Leave out the pictures and transcribe every entry below exactly.

-------- INFORMATION SUPPLIED --------

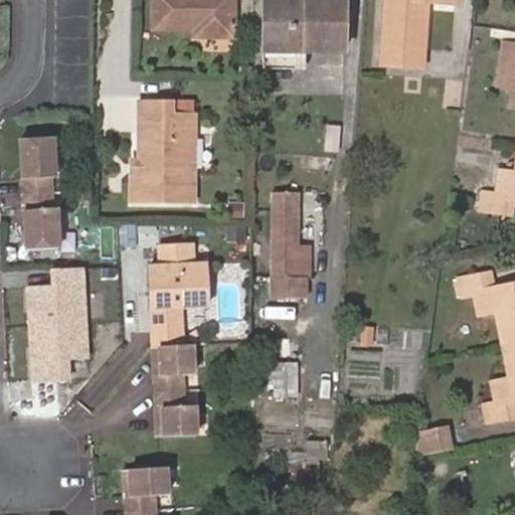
[(151,0),(152,35),(193,34),(194,43),(231,43),(230,0),(151,0)]
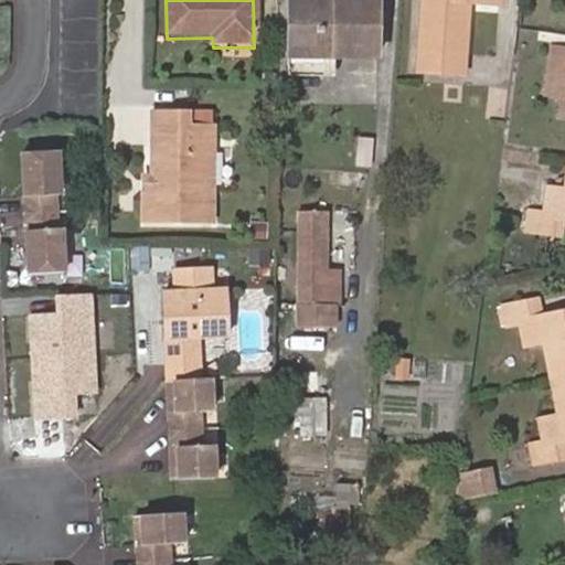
[(376,0),(332,0),(332,4),(289,3),(288,54),(331,55),(375,56),(376,0)]
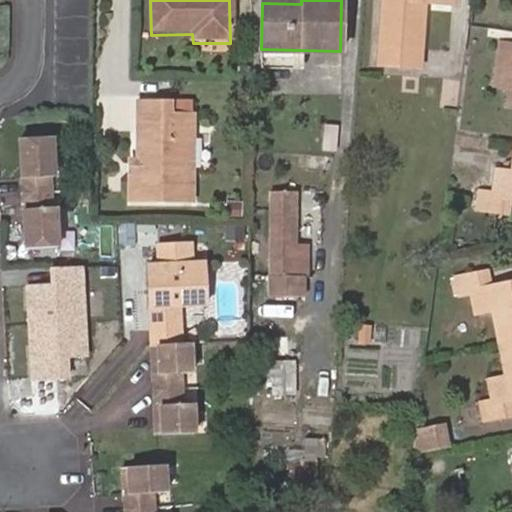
[(383,0),(380,64),(419,67),(424,2),(453,5),(453,0),(383,0)]
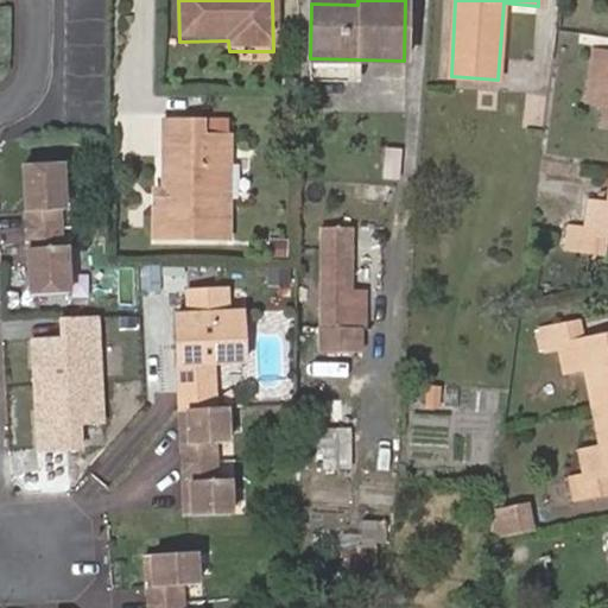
[(607,105),(607,51),(596,50),(589,102),(607,105)]
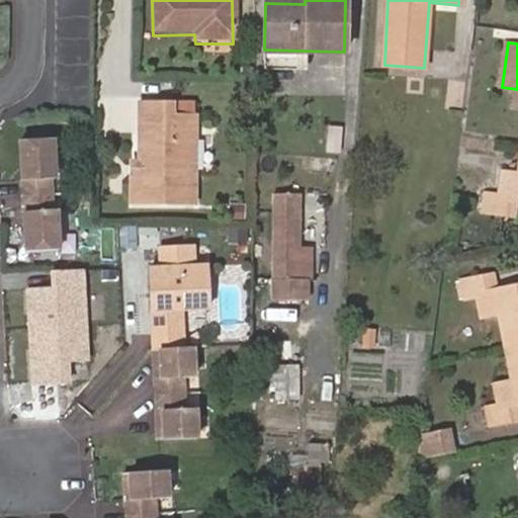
[(304,68),(304,51),(264,50),(263,66),(304,68)]
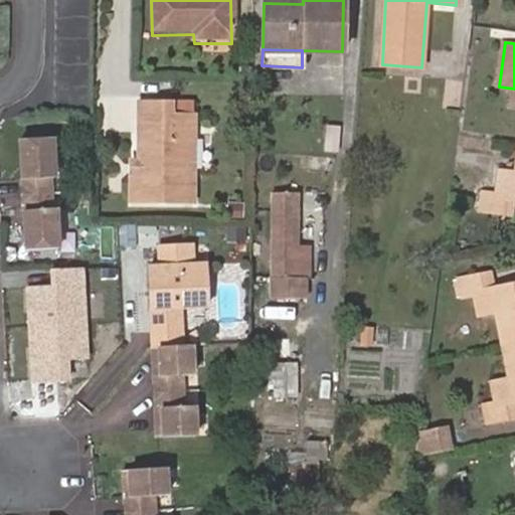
[(130,206),(190,207),(191,118),(169,117),(169,104),(140,104),(139,166),(139,176),(130,176),(130,206)]
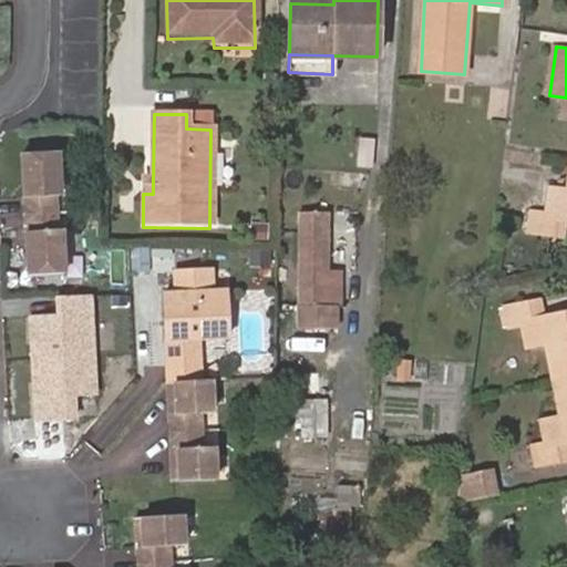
[(373,140),(360,138),(358,166),(371,167),(373,140)]
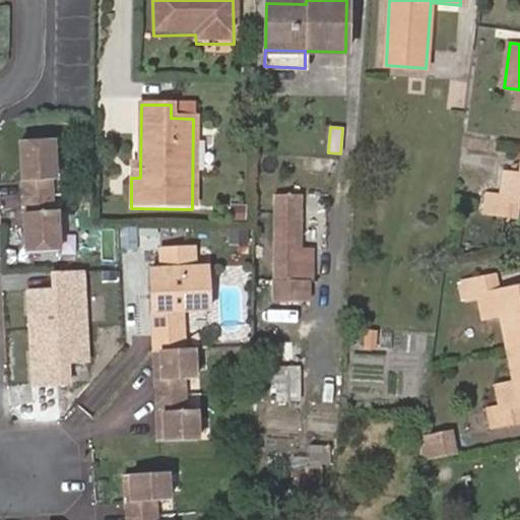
[(54,140),(21,141),(22,163),(28,163),(29,180),(23,181),(24,214),(30,214),(31,232),(25,232),(26,253),(59,252),(57,211),(52,211),(51,181),(56,181),(54,140)]
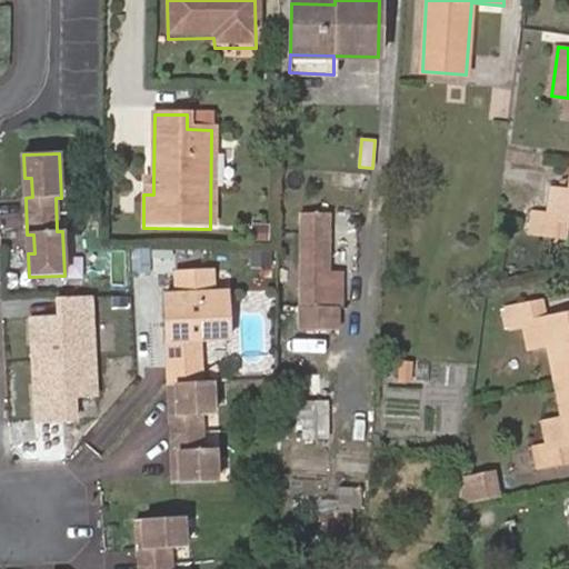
[(568,173),(567,189),(563,215),(535,211),(530,232),(566,237),(568,220),(568,219),(568,173)]
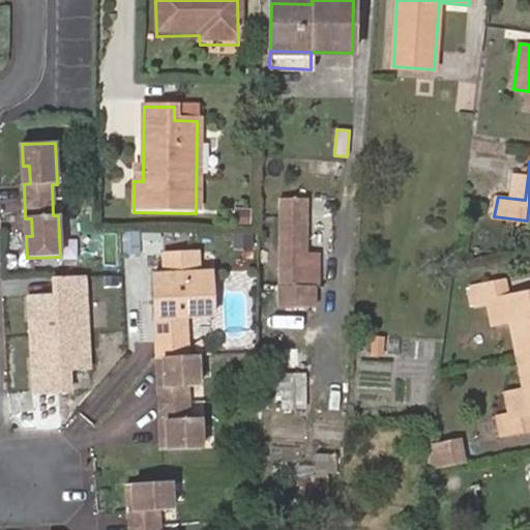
[(135,170),(134,181),(143,181),(143,171),(135,170)]
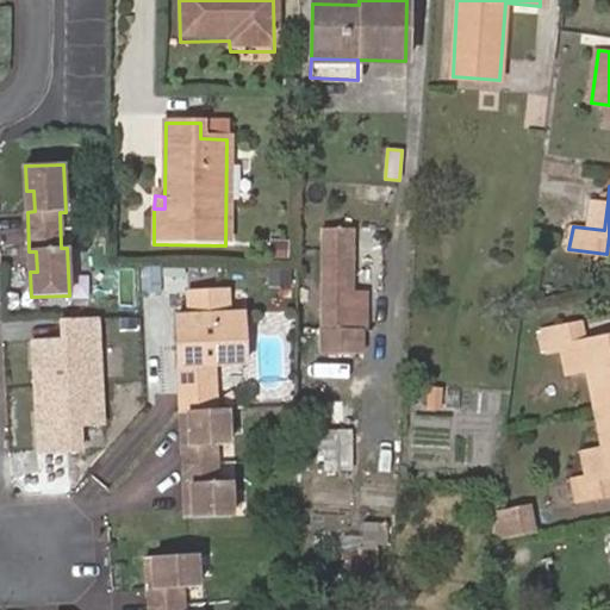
[(604,230),(608,203),(591,201),(587,228),(604,230)]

--------

▶ RESULT
[(151,0),(152,35),(193,34),(194,43),(231,43),(230,0),(151,0)]
[(376,0),(332,0),(332,4),(289,3),(288,54),(331,55),(375,56),(376,0)]
[(383,0),(380,64),(419,67),(424,2),(453,5),(453,0),(383,0)]
[(607,105),(607,51),(596,50),(589,102),(607,105)]
[(304,68),(304,51),(264,50),(263,66),(304,68)]
[(130,206),(190,207),(191,118),(169,117),(169,104),(140,104),(139,166),(139,176),(130,176),(130,206)]
[(373,140),(360,138),(358,166),(371,167),(373,140)]
[(54,140),(21,141),(22,163),(28,163),(29,180),(23,181),(24,214),(30,214),(31,232),(25,232),(26,253),(59,252),(57,211),(52,211),(51,181),(56,181),(54,140)]
[(568,173),(567,189),(563,215),(535,211),(530,232),(566,237),(568,220),(568,219),(568,173)]
[(135,170),(134,181),(143,181),(143,171),(135,170)]
[(604,230),(608,203),(591,201),(587,228),(604,230)]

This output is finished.